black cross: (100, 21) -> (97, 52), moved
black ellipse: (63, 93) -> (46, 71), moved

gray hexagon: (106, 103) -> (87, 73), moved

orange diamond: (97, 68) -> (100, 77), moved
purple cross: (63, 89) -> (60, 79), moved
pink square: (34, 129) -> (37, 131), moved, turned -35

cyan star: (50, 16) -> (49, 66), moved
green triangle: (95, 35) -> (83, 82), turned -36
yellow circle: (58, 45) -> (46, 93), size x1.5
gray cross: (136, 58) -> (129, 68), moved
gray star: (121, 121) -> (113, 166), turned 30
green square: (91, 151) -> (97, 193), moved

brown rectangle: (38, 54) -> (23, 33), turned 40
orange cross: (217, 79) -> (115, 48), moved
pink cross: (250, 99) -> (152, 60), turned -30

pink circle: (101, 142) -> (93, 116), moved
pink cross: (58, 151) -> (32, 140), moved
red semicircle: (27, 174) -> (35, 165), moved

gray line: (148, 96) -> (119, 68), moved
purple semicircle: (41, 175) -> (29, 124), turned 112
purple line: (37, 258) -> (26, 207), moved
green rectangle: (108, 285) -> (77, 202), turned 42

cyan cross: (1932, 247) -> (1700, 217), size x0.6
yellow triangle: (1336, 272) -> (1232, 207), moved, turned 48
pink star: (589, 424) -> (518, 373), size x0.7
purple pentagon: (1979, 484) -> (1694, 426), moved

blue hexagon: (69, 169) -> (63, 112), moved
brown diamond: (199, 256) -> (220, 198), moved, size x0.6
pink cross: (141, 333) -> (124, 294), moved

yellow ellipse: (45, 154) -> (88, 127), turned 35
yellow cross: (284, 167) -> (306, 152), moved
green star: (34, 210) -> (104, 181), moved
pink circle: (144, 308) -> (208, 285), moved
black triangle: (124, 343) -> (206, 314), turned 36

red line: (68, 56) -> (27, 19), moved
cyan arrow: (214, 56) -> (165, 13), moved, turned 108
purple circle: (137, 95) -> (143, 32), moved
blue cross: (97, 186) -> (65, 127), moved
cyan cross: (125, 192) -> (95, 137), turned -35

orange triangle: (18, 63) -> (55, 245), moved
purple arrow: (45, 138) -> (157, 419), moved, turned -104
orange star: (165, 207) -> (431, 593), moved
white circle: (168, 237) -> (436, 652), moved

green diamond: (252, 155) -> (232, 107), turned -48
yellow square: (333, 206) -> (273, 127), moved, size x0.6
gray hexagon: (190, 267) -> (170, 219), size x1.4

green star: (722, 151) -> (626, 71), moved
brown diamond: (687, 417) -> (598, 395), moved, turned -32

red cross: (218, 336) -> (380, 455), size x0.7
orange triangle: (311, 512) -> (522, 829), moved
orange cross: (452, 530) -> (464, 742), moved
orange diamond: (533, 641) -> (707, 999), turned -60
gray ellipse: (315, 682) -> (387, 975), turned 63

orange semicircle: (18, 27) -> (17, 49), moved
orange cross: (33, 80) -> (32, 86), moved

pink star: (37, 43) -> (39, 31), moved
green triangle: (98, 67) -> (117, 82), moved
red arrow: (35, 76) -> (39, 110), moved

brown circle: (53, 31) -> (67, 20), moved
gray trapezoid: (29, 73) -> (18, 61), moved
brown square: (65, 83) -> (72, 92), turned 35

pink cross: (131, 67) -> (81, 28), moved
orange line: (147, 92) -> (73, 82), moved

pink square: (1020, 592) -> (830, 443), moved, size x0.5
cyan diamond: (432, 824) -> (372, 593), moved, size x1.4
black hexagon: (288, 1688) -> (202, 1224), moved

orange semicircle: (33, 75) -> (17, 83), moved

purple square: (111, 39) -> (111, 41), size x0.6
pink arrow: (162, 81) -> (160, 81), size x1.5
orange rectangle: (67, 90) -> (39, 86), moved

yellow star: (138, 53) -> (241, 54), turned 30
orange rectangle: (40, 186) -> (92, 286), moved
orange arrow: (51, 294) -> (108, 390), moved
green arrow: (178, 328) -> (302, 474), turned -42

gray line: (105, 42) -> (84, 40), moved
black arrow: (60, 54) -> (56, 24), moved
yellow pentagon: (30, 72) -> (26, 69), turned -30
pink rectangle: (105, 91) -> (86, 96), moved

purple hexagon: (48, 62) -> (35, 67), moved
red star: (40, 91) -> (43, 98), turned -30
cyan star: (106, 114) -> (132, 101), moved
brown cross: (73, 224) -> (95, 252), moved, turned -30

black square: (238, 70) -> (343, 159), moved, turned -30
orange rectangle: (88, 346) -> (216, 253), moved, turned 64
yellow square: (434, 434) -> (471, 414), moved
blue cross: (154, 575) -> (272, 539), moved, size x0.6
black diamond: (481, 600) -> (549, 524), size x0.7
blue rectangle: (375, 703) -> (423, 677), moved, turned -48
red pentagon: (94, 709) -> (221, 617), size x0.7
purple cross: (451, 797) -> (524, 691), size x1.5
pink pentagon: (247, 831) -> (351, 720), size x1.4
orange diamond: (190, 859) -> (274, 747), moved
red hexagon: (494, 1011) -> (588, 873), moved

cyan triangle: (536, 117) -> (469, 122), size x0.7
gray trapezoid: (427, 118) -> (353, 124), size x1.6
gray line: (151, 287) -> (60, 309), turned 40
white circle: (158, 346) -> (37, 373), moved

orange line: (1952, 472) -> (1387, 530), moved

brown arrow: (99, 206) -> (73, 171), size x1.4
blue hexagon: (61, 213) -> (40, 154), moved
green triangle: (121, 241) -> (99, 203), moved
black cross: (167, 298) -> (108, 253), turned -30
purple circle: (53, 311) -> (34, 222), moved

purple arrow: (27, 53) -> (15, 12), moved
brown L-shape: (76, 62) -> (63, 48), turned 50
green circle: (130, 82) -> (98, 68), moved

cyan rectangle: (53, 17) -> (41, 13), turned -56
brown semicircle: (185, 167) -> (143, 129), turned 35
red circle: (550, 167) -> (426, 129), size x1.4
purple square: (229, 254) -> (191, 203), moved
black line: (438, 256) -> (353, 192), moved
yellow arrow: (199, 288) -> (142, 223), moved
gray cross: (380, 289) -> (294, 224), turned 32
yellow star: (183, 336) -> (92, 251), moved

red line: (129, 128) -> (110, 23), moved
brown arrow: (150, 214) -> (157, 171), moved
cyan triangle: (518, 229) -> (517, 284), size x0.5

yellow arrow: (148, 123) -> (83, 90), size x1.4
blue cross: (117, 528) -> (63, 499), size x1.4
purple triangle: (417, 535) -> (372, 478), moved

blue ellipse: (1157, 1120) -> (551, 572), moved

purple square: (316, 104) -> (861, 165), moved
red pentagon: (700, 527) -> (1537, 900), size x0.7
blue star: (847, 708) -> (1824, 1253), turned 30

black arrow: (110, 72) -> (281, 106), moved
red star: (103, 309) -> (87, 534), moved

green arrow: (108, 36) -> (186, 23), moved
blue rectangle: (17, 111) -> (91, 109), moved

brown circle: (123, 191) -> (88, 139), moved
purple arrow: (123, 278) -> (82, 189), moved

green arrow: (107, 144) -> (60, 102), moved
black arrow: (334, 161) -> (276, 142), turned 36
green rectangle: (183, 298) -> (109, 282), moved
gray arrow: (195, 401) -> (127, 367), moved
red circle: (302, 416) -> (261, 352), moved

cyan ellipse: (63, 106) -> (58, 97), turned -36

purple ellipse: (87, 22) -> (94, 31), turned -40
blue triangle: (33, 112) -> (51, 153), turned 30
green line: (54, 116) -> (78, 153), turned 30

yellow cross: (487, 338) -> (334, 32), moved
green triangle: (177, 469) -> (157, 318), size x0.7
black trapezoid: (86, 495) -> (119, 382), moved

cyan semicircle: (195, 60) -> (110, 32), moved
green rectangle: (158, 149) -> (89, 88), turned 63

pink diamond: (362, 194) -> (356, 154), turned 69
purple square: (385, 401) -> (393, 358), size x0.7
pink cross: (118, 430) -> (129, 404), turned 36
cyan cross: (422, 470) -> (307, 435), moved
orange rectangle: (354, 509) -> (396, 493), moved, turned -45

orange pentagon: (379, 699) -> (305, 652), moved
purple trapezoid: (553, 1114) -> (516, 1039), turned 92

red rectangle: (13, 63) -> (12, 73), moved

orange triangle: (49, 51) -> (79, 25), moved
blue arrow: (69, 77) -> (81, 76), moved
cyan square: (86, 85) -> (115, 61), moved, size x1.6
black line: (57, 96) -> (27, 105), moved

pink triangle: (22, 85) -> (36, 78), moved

☆ ☆ ☆ ☆

- _Your goal_
From the records above, extract exactly and only the lines that begin at the line with "orange pentagon: (379, 699)" and stop after the line with "black line: (57, 96) -> (27, 105), moved".

- _Result for this task_
orange pentagon: (379, 699) -> (305, 652), moved
purple trapezoid: (553, 1114) -> (516, 1039), turned 92

red rectangle: (13, 63) -> (12, 73), moved

orange triangle: (49, 51) -> (79, 25), moved
blue arrow: (69, 77) -> (81, 76), moved
cyan square: (86, 85) -> (115, 61), moved, size x1.6
black line: (57, 96) -> (27, 105), moved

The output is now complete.